## AIM OF THE EXERCISE
Exactly as they appear, output all of the records. Skip any images.

(Records contained in a dataset)
=== Begin Enclosure ===

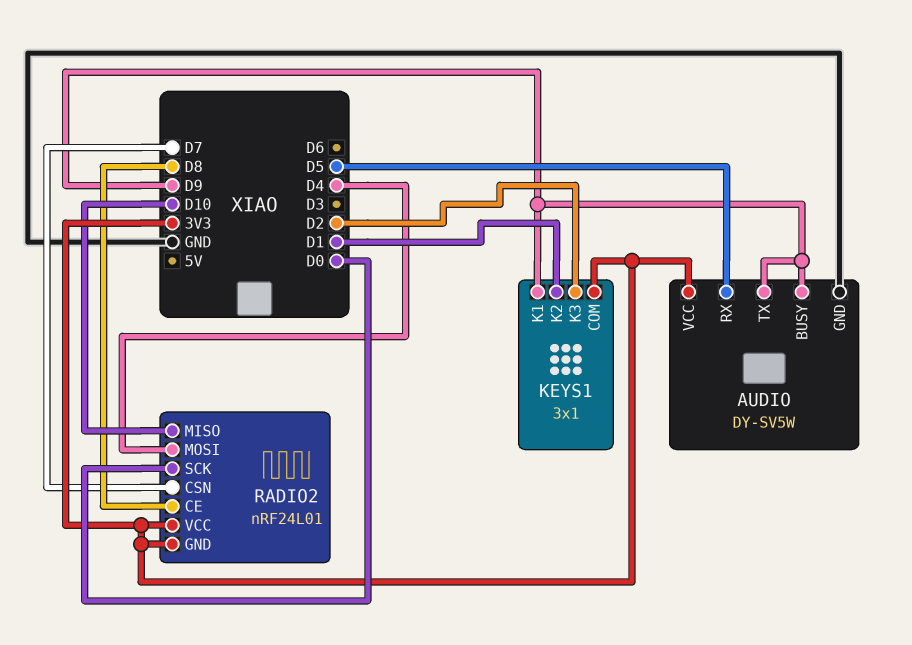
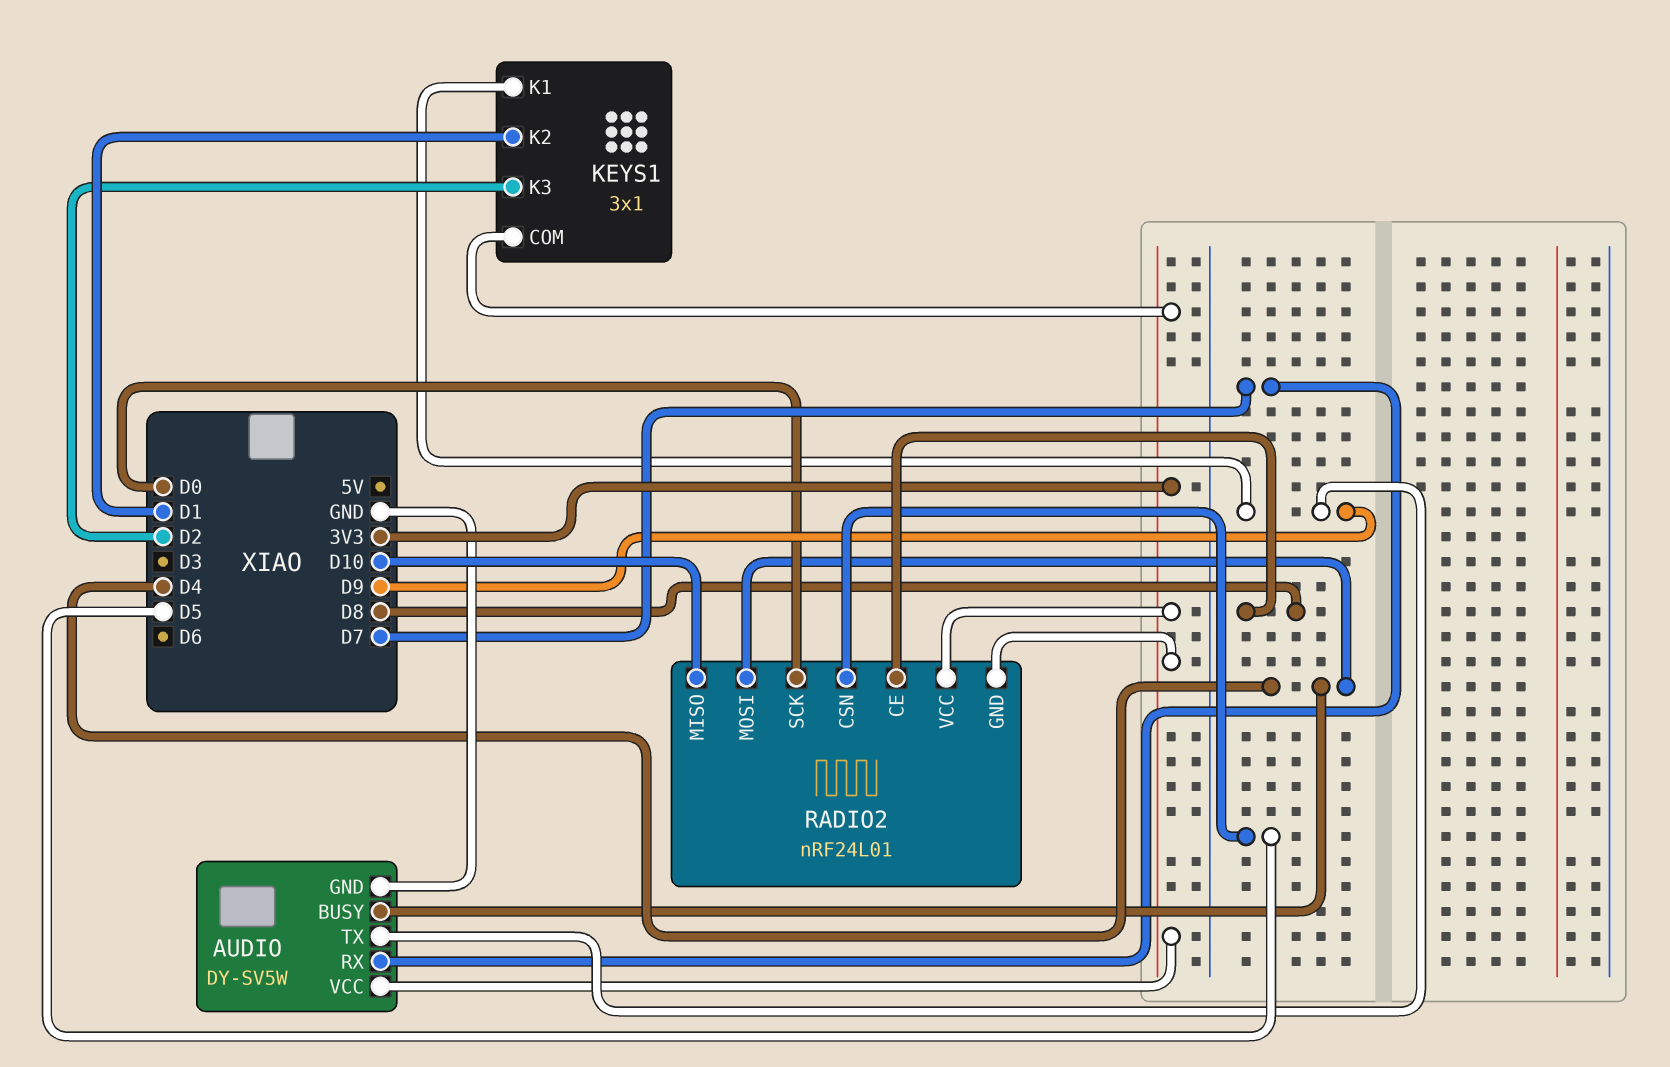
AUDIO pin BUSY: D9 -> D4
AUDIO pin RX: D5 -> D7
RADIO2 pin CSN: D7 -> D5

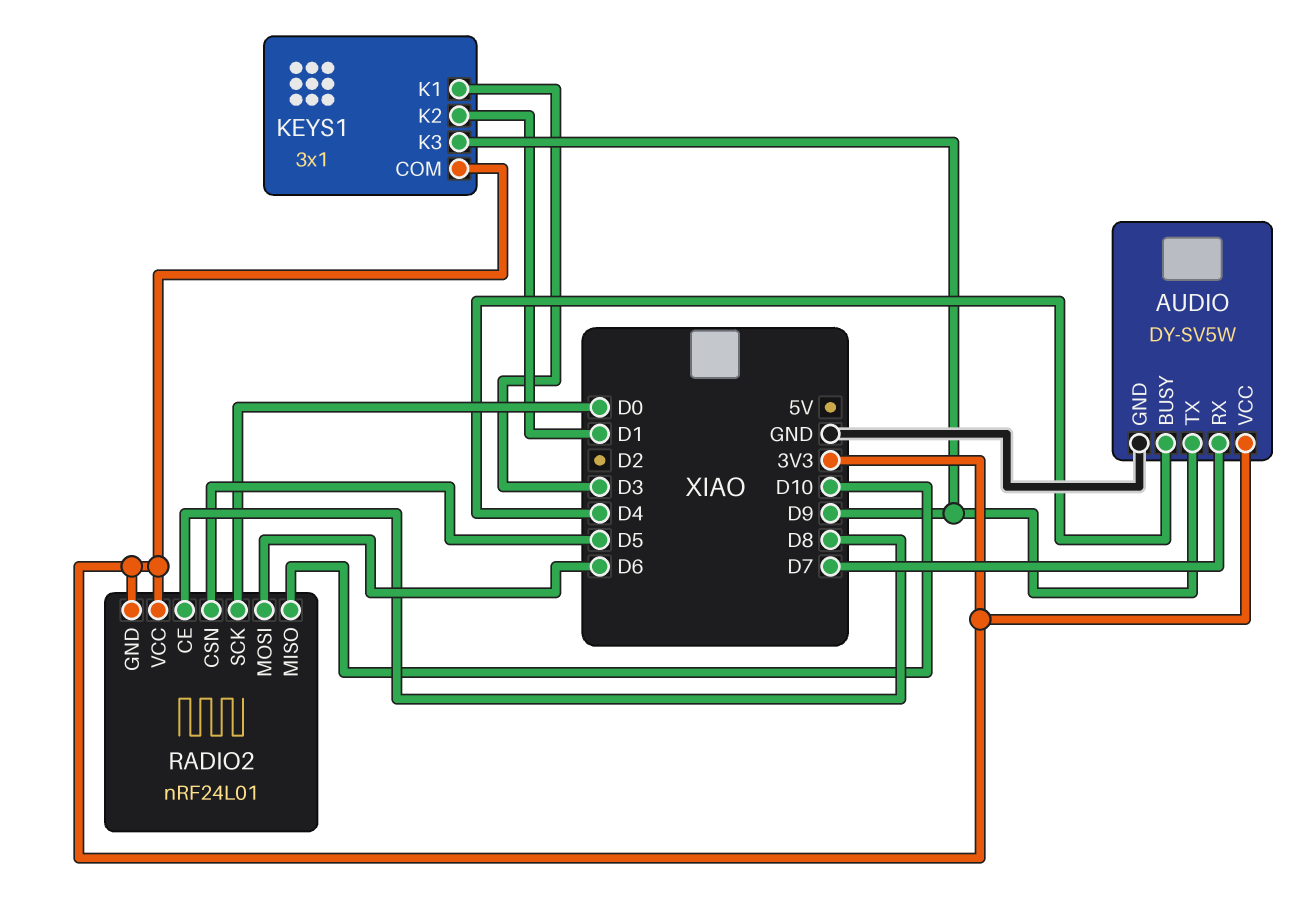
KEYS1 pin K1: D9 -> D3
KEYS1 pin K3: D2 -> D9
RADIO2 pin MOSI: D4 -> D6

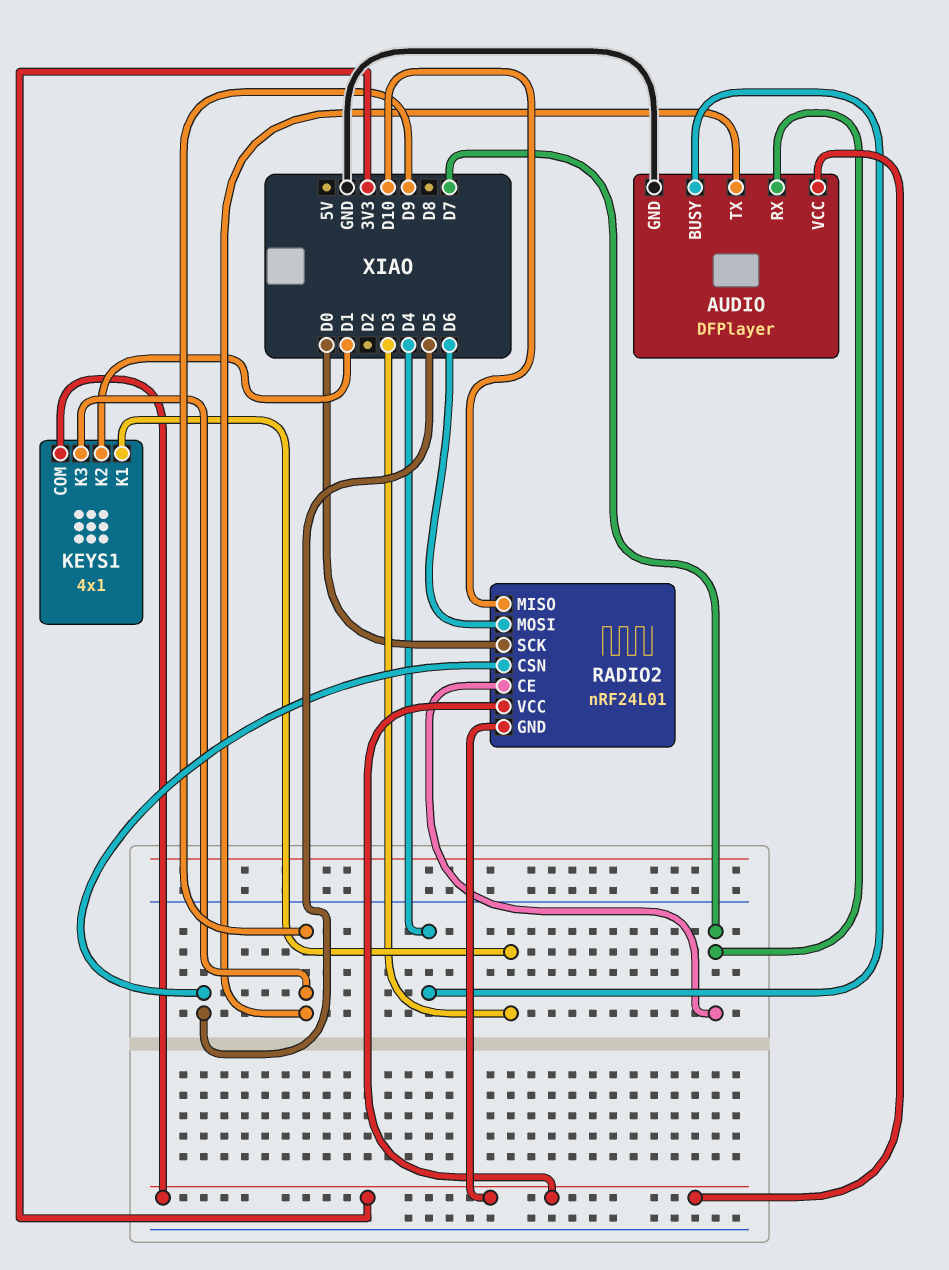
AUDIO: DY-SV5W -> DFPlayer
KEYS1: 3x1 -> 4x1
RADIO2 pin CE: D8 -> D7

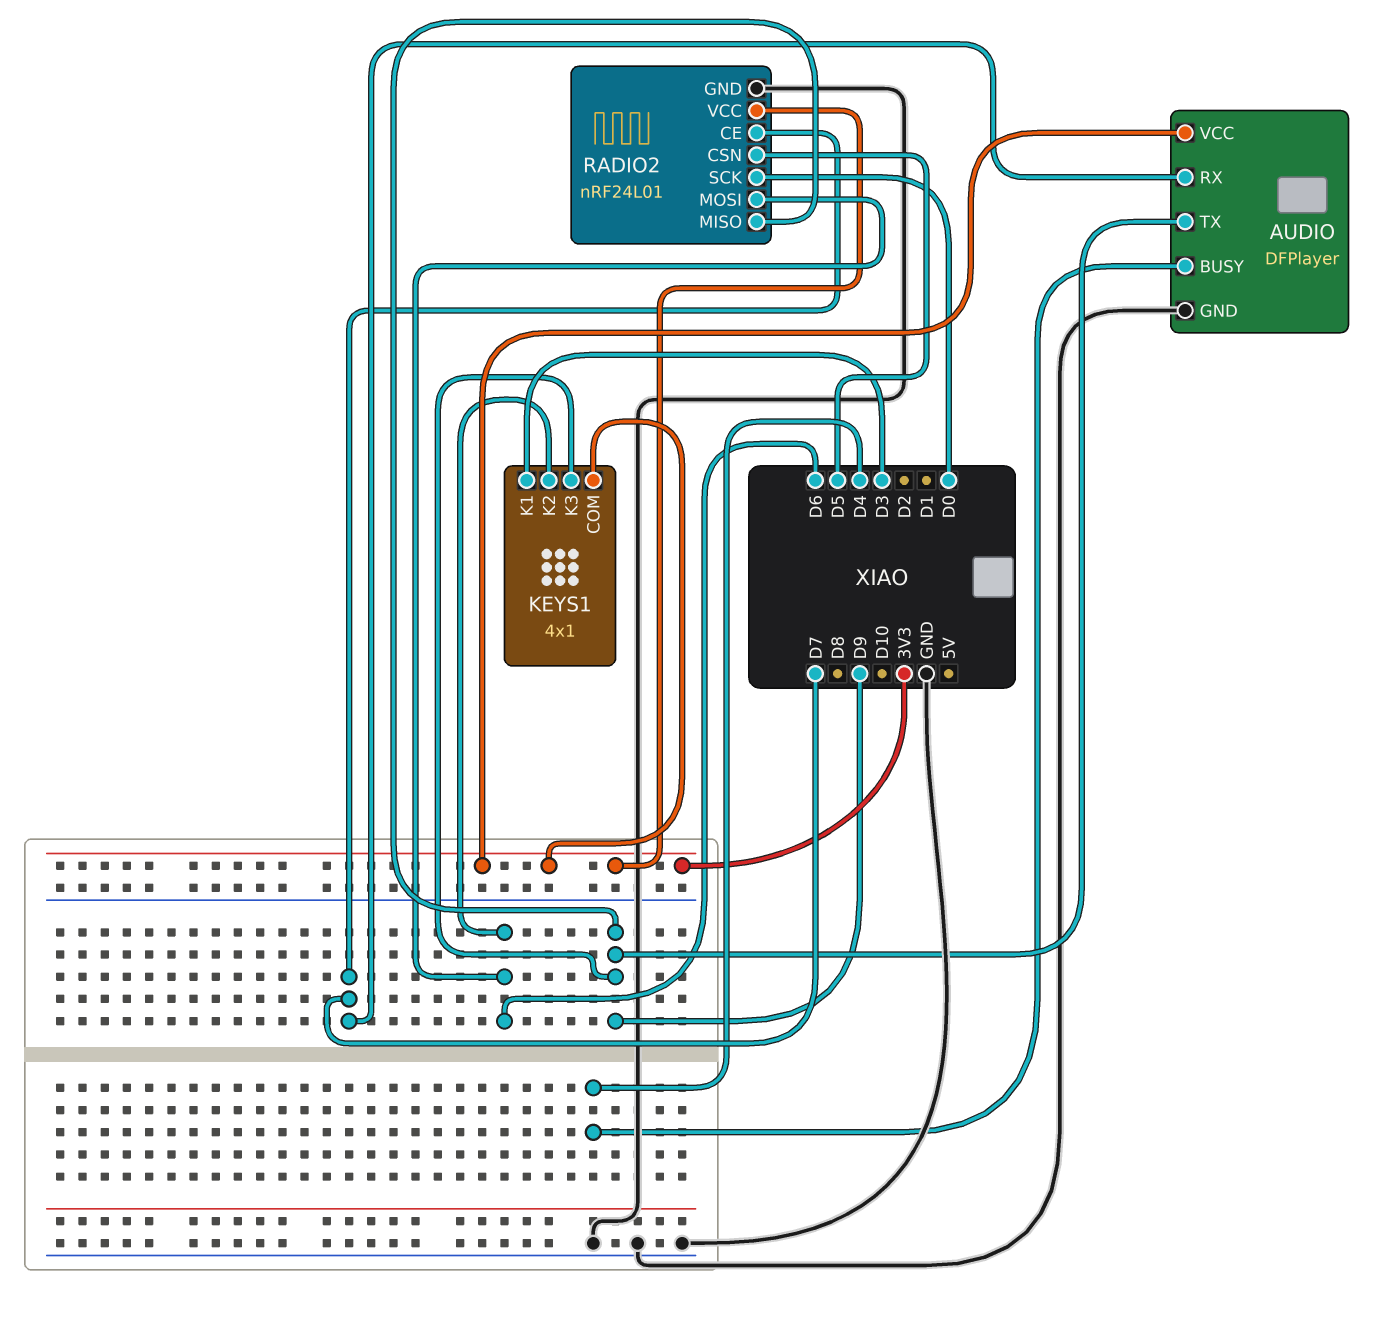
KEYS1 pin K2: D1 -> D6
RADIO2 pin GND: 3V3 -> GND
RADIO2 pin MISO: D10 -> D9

=== End Enclosure ===

## RESPONSE FOR THIS EXERCISE
AUDIO pin BUSY: D9 -> D4
AUDIO pin RX: D5 -> D7
RADIO2 pin CSN: D7 -> D5

KEYS1 pin K1: D9 -> D3
KEYS1 pin K3: D2 -> D9
RADIO2 pin MOSI: D4 -> D6

AUDIO: DY-SV5W -> DFPlayer
KEYS1: 3x1 -> 4x1
RADIO2 pin CE: D8 -> D7

KEYS1 pin K2: D1 -> D6
RADIO2 pin GND: 3V3 -> GND
RADIO2 pin MISO: D10 -> D9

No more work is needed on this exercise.